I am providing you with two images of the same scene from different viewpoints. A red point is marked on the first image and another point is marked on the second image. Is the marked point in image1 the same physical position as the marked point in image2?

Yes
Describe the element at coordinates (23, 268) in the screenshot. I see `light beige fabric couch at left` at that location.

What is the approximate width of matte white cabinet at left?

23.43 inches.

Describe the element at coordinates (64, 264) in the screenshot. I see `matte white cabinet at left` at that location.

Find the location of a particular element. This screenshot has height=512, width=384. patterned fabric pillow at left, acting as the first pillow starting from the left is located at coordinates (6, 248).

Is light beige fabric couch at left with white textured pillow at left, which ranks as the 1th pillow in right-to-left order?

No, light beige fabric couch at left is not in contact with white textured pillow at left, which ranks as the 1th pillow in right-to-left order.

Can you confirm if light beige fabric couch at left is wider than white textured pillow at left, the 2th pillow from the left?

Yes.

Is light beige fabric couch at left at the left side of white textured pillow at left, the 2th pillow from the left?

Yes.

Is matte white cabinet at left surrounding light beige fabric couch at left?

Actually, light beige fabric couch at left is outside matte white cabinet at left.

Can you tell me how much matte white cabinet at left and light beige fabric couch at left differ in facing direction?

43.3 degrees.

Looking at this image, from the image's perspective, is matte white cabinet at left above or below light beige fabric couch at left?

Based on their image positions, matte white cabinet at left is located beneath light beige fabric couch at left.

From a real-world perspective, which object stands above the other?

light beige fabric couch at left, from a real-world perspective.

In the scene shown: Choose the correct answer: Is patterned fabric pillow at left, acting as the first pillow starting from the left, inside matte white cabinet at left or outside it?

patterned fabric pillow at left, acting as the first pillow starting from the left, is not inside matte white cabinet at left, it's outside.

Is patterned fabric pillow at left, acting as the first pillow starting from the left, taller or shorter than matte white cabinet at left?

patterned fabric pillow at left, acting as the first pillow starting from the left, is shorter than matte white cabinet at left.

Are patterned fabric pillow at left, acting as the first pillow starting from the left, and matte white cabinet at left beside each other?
****
* OBJECTIVE *
Rewrite the items above, replacing each occurrence of "couch" with "sofa" and leaving every other word unchanged.

* FINISHED TASK *
I am providing you with two images of the same scene from different viewpoints. A red point is marked on the first image and another point is marked on the second image. Is the marked point in image1 the same physical position as the marked point in image2?

Yes
Describe the element at coordinates (23, 268) in the screenshot. I see `light beige fabric sofa at left` at that location.

What is the approximate width of matte white cabinet at left?

23.43 inches.

Describe the element at coordinates (64, 264) in the screenshot. I see `matte white cabinet at left` at that location.

Find the location of a particular element. This screenshot has height=512, width=384. patterned fabric pillow at left, acting as the first pillow starting from the left is located at coordinates (6, 248).

Is light beige fabric sofa at left with white textured pillow at left, which ranks as the 1th pillow in right-to-left order?

No, light beige fabric sofa at left is not in contact with white textured pillow at left, which ranks as the 1th pillow in right-to-left order.

Can you confirm if light beige fabric sofa at left is wider than white textured pillow at left, the 2th pillow from the left?

Yes.

Is light beige fabric sofa at left at the left side of white textured pillow at left, the 2th pillow from the left?

Yes.

Is matte white cabinet at left surrounding light beige fabric sofa at left?

Actually, light beige fabric sofa at left is outside matte white cabinet at left.

Can you tell me how much matte white cabinet at left and light beige fabric sofa at left differ in facing direction?

43.3 degrees.

Looking at this image, from the image's perspective, is matte white cabinet at left above or below light beige fabric sofa at left?

Based on their image positions, matte white cabinet at left is located beneath light beige fabric sofa at left.

From a real-world perspective, which object stands above the other?

light beige fabric sofa at left, from a real-world perspective.

In the scene shown: Choose the correct answer: Is patterned fabric pillow at left, acting as the first pillow starting from the left, inside matte white cabinet at left or outside it?

patterned fabric pillow at left, acting as the first pillow starting from the left, is not inside matte white cabinet at left, it's outside.

Is patterned fabric pillow at left, acting as the first pillow starting from the left, taller or shorter than matte white cabinet at left?

patterned fabric pillow at left, acting as the first pillow starting from the left, is shorter than matte white cabinet at left.

Are patterned fabric pillow at left, acting as the first pillow starting from the left, and matte white cabinet at left beside each other?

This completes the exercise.